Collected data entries
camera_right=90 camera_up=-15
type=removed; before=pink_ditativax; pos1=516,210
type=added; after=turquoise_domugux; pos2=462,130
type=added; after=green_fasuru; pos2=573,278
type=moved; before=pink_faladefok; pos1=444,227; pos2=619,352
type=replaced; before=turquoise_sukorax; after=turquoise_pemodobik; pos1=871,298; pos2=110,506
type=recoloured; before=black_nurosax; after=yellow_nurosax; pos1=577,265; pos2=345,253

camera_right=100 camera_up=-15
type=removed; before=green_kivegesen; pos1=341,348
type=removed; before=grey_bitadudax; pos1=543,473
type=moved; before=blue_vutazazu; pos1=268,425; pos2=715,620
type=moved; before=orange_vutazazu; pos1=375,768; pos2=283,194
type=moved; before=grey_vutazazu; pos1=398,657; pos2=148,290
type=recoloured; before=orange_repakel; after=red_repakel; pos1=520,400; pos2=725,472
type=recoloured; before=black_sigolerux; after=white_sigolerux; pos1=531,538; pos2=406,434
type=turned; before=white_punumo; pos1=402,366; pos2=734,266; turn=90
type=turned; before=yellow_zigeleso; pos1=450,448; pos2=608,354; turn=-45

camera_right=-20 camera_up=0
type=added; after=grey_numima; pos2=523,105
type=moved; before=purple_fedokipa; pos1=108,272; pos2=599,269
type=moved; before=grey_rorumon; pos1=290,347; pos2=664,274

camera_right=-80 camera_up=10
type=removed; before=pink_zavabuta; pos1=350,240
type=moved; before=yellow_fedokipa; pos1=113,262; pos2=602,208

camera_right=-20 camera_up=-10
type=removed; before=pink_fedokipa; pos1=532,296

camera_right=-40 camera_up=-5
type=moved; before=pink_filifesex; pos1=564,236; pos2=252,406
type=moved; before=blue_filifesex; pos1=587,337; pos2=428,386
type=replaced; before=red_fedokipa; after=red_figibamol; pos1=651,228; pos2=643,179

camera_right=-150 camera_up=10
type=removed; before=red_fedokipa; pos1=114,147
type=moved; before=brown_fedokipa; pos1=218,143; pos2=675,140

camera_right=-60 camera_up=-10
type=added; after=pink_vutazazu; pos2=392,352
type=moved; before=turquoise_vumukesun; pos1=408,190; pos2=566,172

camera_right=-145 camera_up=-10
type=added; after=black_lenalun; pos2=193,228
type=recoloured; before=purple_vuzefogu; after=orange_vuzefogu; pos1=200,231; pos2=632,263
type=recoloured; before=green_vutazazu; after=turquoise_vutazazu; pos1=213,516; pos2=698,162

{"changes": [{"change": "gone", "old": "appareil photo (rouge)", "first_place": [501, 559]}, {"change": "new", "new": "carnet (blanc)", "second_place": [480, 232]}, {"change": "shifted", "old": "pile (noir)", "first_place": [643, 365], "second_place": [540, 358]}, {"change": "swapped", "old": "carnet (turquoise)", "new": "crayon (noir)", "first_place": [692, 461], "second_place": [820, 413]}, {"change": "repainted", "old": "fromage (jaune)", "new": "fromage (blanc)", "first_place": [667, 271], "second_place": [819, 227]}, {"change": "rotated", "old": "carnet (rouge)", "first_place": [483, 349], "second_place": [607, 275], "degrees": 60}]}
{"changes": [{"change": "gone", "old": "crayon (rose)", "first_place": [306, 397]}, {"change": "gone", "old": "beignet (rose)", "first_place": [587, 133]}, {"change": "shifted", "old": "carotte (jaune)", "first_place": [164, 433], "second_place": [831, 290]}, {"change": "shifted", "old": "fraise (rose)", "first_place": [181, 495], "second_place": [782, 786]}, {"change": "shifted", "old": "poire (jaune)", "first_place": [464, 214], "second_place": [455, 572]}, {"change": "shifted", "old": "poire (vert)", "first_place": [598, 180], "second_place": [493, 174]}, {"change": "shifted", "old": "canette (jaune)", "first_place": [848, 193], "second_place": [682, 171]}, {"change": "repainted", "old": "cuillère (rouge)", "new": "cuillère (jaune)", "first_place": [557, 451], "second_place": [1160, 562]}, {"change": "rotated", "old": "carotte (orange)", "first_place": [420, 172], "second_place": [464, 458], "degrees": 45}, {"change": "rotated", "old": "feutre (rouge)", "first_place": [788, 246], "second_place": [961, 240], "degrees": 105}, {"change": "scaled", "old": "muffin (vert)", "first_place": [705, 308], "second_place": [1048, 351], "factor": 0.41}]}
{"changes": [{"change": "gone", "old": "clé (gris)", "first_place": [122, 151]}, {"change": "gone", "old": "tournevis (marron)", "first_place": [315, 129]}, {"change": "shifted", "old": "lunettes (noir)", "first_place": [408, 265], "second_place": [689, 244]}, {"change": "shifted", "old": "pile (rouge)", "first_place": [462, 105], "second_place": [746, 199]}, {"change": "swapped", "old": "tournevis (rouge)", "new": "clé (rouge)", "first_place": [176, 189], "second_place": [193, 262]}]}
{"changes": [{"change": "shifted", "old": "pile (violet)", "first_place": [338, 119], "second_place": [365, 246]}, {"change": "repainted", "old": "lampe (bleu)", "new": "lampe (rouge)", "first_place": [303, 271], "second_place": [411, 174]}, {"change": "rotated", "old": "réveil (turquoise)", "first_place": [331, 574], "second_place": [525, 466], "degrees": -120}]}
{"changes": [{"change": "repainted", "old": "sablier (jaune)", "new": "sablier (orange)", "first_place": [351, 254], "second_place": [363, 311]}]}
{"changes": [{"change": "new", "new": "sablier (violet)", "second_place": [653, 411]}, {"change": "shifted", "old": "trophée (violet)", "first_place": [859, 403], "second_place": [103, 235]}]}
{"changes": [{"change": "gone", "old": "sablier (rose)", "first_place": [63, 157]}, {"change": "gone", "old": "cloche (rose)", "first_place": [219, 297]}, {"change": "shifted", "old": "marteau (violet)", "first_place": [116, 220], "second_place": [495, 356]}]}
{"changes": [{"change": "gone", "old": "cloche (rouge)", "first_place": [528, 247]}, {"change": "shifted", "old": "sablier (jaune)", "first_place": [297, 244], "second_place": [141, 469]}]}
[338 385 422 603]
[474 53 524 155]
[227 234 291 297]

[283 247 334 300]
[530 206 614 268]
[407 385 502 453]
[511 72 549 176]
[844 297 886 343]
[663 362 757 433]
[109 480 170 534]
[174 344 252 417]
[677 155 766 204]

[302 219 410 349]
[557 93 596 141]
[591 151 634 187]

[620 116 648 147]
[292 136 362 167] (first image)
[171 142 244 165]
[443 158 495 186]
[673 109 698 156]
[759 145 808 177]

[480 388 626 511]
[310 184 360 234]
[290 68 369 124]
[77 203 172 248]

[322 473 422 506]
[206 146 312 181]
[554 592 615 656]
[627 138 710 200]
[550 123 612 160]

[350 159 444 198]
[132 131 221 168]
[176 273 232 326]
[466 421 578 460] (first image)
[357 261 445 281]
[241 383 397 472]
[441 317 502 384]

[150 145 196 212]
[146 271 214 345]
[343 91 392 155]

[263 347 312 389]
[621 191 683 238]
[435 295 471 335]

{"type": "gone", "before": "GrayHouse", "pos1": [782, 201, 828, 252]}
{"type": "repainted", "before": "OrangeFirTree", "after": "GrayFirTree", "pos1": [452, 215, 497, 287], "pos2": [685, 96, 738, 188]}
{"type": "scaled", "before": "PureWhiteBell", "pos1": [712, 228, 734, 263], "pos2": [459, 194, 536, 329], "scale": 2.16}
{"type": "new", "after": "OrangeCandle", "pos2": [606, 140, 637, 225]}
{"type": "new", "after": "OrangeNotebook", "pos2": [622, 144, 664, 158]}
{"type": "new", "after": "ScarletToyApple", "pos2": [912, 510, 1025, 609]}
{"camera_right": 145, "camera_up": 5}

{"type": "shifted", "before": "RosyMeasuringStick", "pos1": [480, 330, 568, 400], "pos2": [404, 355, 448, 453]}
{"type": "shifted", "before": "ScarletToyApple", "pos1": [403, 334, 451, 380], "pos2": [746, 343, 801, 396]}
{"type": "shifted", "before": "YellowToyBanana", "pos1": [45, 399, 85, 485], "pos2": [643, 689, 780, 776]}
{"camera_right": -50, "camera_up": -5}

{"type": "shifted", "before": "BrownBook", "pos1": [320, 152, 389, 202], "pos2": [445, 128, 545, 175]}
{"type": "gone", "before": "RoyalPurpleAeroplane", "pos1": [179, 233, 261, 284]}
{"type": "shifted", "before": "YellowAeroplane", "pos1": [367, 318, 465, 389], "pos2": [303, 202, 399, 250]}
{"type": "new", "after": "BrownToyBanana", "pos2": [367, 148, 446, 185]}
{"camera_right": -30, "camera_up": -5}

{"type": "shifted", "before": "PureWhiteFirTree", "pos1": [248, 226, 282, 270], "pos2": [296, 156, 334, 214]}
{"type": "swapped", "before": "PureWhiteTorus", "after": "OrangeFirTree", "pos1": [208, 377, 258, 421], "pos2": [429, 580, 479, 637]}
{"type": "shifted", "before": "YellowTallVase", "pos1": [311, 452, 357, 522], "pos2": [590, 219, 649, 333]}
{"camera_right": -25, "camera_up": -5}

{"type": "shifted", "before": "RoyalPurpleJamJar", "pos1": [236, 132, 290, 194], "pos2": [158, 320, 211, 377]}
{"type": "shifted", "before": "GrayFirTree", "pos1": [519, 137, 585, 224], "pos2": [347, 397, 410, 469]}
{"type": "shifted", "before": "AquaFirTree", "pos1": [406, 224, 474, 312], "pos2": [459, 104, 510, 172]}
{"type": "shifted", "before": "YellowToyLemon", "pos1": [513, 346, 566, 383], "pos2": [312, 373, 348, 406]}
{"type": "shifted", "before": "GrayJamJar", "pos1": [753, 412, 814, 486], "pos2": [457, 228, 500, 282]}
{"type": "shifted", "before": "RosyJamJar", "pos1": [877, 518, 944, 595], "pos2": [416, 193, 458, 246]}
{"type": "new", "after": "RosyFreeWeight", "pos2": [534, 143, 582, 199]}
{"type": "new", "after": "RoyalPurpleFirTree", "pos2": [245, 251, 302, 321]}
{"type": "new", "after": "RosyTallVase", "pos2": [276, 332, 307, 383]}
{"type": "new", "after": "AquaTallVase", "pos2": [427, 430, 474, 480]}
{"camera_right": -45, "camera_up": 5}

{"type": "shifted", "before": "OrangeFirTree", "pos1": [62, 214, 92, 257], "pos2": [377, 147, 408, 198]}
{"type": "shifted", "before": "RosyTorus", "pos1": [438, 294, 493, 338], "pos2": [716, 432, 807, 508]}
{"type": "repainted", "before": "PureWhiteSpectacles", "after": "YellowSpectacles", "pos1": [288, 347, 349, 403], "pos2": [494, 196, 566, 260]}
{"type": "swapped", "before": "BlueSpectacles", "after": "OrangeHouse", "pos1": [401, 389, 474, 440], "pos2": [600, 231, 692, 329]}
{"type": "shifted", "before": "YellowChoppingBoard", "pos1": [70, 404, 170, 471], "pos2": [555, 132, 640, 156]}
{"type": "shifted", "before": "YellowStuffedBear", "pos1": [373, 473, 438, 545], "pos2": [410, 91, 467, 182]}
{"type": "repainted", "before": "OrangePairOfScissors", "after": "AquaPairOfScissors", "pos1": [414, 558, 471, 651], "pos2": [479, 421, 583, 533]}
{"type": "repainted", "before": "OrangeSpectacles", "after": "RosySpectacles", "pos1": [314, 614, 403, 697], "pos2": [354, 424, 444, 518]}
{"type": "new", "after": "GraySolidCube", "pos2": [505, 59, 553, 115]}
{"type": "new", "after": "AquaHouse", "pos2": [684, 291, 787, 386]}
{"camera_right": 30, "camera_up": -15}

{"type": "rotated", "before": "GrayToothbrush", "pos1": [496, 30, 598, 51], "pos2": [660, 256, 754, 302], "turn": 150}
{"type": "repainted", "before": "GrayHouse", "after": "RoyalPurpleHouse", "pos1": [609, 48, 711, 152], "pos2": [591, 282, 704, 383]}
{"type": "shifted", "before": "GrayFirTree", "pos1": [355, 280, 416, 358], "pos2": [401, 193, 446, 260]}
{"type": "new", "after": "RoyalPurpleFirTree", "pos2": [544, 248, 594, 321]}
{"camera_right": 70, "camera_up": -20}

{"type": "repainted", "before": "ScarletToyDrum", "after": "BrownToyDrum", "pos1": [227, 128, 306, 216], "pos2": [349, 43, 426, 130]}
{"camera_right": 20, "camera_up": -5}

■ Work to be completed
What you return should be the lines from the beginning of the records through the one that contains "after=turquoise_pemodobik; pos1=871,298; pos2=110,506", repeated exactly and with no additions.

■ Exercise result
camera_right=90 camera_up=-15
type=removed; before=pink_ditativax; pos1=516,210
type=added; after=turquoise_domugux; pos2=462,130
type=added; after=green_fasuru; pos2=573,278
type=moved; before=pink_faladefok; pos1=444,227; pos2=619,352
type=replaced; before=turquoise_sukorax; after=turquoise_pemodobik; pos1=871,298; pos2=110,506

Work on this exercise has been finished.